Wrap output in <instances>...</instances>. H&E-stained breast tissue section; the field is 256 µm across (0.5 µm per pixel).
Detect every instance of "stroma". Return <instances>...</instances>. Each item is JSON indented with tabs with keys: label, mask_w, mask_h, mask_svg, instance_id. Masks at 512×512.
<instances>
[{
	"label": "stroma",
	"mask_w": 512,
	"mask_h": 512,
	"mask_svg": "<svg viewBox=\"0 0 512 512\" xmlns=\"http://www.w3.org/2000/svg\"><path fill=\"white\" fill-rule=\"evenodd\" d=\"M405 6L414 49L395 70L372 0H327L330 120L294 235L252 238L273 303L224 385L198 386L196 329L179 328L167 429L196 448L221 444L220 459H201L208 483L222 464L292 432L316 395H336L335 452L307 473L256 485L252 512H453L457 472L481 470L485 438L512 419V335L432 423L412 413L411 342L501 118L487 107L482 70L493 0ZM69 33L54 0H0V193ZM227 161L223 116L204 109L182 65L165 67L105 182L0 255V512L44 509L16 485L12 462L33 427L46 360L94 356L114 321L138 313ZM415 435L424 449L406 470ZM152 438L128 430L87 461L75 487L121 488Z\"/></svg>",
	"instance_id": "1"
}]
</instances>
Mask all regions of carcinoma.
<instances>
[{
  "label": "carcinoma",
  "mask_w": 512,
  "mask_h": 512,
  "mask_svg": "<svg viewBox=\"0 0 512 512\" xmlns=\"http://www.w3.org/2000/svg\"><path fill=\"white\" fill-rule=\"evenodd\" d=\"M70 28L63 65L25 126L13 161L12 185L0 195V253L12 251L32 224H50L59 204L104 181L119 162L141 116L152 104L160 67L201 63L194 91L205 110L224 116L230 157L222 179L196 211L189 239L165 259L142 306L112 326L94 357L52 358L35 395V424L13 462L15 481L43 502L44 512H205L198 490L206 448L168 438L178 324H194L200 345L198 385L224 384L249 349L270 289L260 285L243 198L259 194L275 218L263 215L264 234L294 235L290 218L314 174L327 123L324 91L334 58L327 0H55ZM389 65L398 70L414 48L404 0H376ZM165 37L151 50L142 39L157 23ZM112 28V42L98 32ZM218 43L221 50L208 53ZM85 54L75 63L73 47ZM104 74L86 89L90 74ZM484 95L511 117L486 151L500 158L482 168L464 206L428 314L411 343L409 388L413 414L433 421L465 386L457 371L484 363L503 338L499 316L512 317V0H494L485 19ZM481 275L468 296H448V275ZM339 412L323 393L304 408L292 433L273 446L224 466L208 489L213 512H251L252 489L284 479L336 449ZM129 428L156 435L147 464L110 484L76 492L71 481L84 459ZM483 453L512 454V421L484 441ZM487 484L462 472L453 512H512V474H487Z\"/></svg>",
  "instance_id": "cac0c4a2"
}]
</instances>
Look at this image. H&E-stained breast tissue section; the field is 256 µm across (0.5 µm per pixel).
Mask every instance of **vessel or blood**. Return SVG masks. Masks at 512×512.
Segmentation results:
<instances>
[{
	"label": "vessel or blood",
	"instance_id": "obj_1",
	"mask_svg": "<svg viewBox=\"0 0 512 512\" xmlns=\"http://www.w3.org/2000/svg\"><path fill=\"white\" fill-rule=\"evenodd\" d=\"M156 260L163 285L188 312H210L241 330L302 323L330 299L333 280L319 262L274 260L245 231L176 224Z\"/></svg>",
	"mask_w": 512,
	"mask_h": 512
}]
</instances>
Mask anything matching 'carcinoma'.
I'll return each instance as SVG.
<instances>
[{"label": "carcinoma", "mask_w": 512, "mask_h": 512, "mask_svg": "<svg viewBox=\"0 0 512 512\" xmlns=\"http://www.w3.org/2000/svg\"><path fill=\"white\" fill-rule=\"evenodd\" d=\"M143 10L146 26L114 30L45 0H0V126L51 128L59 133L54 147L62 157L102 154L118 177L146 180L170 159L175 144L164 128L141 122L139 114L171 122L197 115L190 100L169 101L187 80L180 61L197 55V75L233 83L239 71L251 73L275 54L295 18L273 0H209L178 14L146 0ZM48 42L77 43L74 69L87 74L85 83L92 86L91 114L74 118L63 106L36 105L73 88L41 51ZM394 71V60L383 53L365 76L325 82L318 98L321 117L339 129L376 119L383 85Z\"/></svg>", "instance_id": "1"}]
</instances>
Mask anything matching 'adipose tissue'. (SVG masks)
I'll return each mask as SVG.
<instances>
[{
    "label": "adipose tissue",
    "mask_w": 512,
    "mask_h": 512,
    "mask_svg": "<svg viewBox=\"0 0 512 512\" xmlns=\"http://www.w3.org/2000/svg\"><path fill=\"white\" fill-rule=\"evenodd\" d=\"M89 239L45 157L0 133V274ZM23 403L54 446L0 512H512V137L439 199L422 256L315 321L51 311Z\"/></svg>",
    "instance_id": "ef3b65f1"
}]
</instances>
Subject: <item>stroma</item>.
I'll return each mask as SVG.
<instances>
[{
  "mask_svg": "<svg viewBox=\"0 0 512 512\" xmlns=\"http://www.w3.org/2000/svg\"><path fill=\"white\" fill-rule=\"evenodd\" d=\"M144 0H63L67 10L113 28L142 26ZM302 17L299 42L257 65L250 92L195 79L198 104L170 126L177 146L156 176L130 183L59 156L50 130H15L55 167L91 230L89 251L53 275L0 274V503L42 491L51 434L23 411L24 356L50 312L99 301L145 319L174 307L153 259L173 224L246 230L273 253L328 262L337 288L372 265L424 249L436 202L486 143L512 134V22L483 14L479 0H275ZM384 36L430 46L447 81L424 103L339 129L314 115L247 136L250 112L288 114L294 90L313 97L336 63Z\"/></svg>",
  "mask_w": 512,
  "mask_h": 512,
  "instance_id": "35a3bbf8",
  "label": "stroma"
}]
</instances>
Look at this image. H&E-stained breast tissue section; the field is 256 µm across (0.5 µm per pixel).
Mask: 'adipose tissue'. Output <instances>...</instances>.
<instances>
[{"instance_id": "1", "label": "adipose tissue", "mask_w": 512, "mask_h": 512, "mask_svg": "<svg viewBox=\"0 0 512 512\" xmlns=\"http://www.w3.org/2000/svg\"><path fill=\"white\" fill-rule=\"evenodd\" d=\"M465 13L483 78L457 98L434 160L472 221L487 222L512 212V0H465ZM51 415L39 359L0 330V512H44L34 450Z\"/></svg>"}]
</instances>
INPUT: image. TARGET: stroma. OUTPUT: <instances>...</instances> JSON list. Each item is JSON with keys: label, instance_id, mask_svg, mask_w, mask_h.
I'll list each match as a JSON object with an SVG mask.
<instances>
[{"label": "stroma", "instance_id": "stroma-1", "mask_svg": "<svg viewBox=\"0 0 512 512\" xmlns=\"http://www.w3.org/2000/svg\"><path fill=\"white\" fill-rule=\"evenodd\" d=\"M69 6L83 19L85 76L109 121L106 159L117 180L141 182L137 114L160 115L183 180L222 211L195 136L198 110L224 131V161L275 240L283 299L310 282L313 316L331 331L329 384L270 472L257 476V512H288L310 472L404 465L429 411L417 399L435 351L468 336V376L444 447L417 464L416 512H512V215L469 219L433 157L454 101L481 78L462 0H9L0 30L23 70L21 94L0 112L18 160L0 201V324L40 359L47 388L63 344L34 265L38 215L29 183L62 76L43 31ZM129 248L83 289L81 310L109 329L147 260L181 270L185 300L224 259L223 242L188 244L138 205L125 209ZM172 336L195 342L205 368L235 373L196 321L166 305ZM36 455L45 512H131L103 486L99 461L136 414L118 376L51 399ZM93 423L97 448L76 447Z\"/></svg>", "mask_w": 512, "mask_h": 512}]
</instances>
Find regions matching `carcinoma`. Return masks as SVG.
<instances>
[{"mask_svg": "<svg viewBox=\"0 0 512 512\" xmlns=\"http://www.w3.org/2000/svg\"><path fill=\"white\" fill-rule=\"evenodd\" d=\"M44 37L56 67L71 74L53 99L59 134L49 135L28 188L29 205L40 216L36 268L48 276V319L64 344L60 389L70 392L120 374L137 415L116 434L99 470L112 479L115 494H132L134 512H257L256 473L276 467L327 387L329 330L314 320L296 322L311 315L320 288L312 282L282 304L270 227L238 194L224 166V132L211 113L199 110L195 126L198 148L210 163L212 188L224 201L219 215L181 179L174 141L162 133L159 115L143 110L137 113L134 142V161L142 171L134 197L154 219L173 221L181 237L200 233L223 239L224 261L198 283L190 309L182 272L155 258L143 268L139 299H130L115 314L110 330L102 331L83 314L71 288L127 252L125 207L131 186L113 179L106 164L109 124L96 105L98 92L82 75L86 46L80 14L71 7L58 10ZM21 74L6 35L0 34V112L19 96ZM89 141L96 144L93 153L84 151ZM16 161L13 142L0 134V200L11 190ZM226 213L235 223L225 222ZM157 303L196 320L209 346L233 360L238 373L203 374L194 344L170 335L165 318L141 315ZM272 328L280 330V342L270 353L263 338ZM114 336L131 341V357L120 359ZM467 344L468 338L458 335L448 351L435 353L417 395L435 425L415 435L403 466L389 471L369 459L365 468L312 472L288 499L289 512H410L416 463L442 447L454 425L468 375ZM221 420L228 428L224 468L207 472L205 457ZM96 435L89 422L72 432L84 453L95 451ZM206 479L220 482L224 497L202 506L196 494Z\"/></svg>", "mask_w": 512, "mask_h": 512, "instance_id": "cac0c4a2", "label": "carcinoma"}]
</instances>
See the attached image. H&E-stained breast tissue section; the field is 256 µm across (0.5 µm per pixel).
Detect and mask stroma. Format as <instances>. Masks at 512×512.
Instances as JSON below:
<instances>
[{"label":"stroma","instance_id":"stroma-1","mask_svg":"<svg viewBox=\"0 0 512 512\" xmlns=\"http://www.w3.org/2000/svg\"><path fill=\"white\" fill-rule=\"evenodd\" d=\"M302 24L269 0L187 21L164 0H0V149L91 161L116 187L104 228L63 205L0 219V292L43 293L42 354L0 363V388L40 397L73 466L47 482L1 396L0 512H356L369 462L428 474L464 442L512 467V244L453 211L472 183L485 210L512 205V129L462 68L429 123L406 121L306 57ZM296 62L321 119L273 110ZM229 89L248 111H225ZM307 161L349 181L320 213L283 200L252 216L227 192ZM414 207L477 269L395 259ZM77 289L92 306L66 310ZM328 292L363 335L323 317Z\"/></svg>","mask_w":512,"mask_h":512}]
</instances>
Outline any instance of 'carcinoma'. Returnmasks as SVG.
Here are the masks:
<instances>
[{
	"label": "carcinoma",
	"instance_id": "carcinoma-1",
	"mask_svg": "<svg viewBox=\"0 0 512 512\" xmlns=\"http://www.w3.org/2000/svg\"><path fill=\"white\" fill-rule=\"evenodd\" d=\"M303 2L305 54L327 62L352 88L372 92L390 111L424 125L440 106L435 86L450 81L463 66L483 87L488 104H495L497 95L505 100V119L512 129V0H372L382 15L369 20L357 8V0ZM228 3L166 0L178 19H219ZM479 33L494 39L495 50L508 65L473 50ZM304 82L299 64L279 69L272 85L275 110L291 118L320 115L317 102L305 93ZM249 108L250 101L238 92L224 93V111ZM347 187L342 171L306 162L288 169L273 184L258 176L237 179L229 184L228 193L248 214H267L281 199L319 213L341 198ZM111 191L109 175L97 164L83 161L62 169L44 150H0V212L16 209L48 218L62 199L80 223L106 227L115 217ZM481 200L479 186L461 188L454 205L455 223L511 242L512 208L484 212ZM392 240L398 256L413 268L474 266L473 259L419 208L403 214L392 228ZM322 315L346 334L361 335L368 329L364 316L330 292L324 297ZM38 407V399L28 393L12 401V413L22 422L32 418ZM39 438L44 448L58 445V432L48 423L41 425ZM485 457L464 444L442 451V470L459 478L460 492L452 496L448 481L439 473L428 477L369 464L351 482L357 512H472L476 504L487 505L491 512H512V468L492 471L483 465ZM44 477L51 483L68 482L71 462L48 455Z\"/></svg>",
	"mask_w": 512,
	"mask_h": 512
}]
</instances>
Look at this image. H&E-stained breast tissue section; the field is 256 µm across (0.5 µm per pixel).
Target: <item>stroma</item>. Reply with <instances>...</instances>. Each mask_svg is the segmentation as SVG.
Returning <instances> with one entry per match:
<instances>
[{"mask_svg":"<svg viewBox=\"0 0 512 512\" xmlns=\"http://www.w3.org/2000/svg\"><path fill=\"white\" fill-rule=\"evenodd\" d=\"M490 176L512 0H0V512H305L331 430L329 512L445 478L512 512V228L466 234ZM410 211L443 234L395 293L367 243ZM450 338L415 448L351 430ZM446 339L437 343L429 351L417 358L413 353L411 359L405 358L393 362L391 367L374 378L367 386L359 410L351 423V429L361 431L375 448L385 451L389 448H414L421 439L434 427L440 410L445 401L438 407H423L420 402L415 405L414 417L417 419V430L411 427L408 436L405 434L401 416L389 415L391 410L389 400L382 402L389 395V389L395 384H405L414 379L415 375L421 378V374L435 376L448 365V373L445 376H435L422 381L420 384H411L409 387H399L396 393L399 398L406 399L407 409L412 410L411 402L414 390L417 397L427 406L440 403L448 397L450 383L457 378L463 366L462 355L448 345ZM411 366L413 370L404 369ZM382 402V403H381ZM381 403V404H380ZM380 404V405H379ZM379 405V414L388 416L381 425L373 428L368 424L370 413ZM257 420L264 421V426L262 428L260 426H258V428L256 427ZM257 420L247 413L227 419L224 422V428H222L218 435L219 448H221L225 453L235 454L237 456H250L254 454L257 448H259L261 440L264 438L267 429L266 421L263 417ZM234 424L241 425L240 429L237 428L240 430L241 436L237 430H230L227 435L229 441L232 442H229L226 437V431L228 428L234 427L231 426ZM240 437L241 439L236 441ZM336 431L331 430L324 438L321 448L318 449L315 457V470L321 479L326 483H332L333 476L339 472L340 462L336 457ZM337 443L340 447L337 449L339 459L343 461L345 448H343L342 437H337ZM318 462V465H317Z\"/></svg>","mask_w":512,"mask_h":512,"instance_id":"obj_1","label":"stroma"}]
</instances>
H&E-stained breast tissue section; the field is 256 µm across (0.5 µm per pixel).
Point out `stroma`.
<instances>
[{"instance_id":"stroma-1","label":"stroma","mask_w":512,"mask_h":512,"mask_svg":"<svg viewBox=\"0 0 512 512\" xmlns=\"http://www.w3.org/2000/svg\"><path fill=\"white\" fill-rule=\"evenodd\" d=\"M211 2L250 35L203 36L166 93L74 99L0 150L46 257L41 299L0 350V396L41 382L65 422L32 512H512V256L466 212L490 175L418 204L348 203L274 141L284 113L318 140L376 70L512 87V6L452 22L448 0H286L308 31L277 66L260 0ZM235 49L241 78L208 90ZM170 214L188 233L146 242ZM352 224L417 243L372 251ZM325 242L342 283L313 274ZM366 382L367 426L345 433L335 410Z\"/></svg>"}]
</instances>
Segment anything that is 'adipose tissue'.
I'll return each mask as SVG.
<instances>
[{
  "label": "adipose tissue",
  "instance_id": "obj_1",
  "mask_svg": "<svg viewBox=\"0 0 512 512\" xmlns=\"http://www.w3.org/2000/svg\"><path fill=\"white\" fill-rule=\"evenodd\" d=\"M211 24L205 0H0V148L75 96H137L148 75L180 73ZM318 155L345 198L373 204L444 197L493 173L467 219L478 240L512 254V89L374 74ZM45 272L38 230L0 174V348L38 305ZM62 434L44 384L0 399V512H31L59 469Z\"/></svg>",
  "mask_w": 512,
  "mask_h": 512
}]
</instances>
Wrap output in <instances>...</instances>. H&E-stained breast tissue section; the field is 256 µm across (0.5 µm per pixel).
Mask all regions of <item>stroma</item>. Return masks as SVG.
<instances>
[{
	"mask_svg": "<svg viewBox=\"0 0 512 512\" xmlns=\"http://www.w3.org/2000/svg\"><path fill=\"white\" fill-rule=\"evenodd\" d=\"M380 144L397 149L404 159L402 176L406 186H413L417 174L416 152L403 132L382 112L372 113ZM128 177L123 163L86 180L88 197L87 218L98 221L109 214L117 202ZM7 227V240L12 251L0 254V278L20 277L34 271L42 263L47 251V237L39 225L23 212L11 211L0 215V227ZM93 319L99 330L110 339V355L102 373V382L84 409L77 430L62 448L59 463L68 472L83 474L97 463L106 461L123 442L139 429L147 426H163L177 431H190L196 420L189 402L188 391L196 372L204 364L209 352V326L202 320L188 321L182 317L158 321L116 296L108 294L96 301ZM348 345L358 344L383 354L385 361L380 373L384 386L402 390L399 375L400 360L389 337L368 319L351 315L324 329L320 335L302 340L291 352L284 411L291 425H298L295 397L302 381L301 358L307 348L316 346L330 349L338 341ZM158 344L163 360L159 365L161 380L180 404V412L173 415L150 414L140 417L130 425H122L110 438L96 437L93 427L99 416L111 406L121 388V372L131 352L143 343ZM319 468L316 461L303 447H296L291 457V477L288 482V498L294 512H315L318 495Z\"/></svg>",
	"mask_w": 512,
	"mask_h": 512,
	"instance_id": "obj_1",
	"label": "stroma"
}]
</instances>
• • • •
What the task requires: Return from the data every line that holds "anything".

Complete answer:
Mask anything matching 'carcinoma'.
Mask anything matching 'adipose tissue'. (SVG masks)
Segment anything that is 'adipose tissue'.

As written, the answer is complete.